• TRY IT:
In the entries below, find the line with "white fish: [382,420,470,469]" and the line with "black cone: [203,209,251,281]". Print those two and everything between them exactly, and nothing else.

• DATA TO PROCESS:
+---+

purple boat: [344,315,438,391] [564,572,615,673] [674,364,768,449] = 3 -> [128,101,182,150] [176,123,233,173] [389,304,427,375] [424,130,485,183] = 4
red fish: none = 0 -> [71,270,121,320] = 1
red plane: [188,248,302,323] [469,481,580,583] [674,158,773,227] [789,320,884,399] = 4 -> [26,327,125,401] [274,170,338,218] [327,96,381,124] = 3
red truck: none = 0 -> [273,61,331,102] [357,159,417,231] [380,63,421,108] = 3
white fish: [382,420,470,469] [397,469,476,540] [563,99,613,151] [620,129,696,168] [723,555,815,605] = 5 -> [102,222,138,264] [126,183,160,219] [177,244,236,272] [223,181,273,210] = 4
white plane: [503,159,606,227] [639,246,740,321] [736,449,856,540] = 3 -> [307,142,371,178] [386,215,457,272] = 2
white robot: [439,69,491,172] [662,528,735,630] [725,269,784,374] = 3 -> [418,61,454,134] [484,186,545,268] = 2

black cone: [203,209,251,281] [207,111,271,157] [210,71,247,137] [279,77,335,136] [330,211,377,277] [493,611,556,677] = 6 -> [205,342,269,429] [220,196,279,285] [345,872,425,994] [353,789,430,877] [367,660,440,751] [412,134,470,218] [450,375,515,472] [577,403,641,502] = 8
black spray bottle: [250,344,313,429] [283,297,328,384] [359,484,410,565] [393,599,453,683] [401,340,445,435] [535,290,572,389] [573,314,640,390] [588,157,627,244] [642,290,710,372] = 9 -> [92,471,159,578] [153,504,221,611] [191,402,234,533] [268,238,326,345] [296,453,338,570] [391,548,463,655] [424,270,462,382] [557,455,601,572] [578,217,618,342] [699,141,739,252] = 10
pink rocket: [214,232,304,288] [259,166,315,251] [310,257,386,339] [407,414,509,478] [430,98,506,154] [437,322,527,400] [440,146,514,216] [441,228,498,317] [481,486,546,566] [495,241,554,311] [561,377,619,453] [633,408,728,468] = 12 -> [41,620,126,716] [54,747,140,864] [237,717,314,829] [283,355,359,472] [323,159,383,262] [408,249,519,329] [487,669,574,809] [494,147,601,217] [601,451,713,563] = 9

+---+

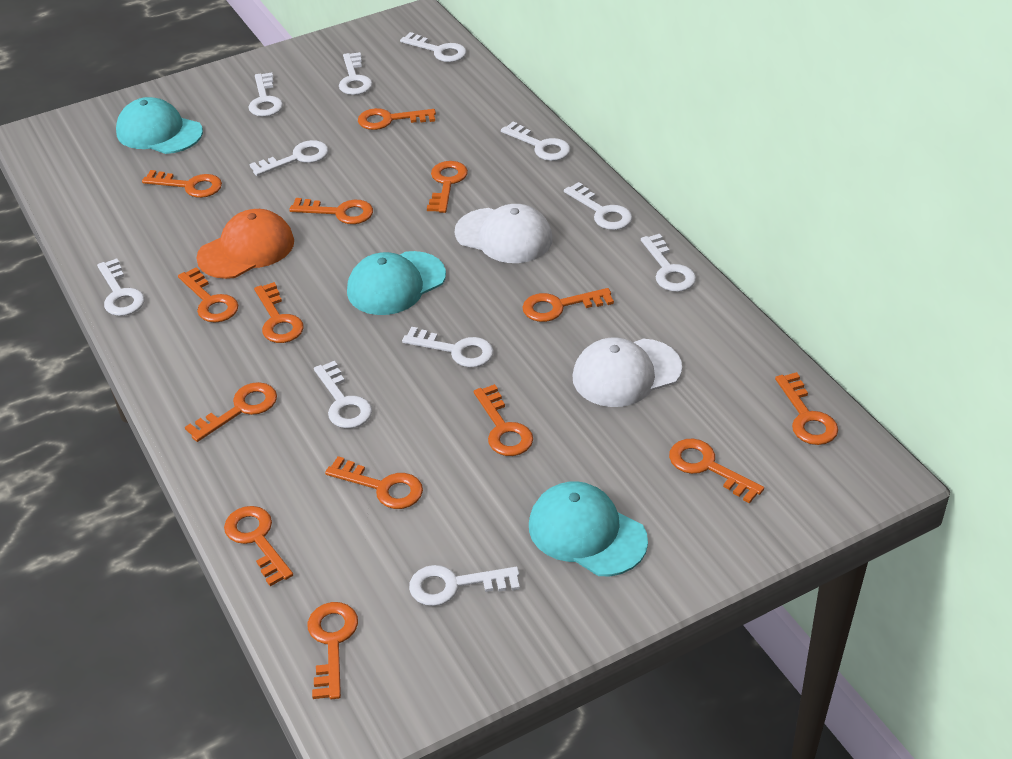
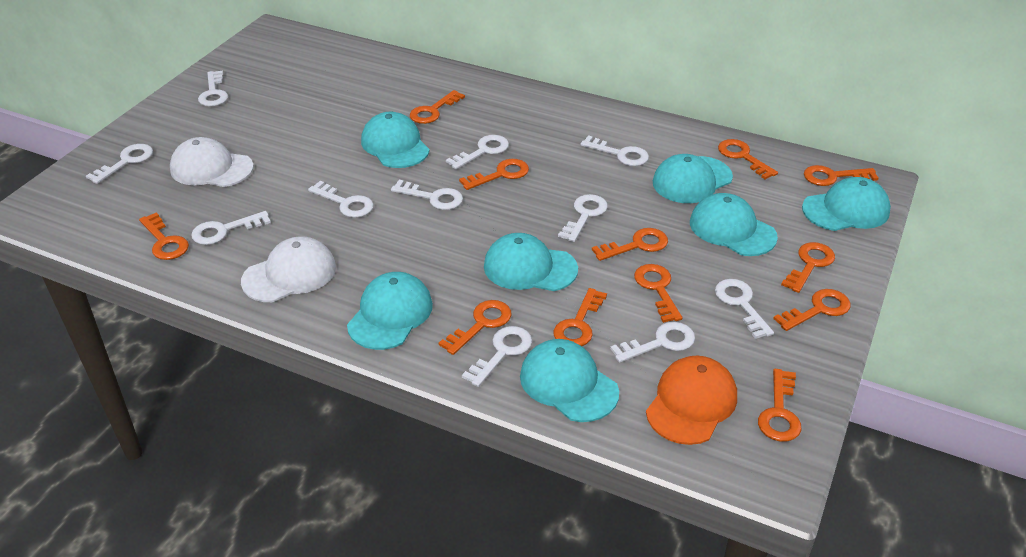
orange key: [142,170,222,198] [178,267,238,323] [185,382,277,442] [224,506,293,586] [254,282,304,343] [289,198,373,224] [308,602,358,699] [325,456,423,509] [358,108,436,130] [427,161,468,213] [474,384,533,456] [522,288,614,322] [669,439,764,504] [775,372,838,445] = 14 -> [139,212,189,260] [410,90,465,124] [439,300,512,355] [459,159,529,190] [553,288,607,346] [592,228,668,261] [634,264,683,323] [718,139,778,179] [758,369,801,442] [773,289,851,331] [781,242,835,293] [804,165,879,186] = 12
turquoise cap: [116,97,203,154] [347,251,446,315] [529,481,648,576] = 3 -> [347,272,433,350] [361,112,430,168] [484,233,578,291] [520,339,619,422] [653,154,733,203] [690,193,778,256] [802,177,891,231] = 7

+---+

• SOLVED EXERCISE:
white fish: [382,420,470,469] [397,469,476,540] [563,99,613,151] [620,129,696,168] [723,555,815,605] = 5 -> [102,222,138,264] [126,183,160,219] [177,244,236,272] [223,181,273,210] = 4
white plane: [503,159,606,227] [639,246,740,321] [736,449,856,540] = 3 -> [307,142,371,178] [386,215,457,272] = 2
white robot: [439,69,491,172] [662,528,735,630] [725,269,784,374] = 3 -> [418,61,454,134] [484,186,545,268] = 2

black cone: [203,209,251,281] [207,111,271,157] [210,71,247,137] [279,77,335,136] [330,211,377,277] [493,611,556,677] = 6 -> [205,342,269,429] [220,196,279,285] [345,872,425,994] [353,789,430,877] [367,660,440,751] [412,134,470,218] [450,375,515,472] [577,403,641,502] = 8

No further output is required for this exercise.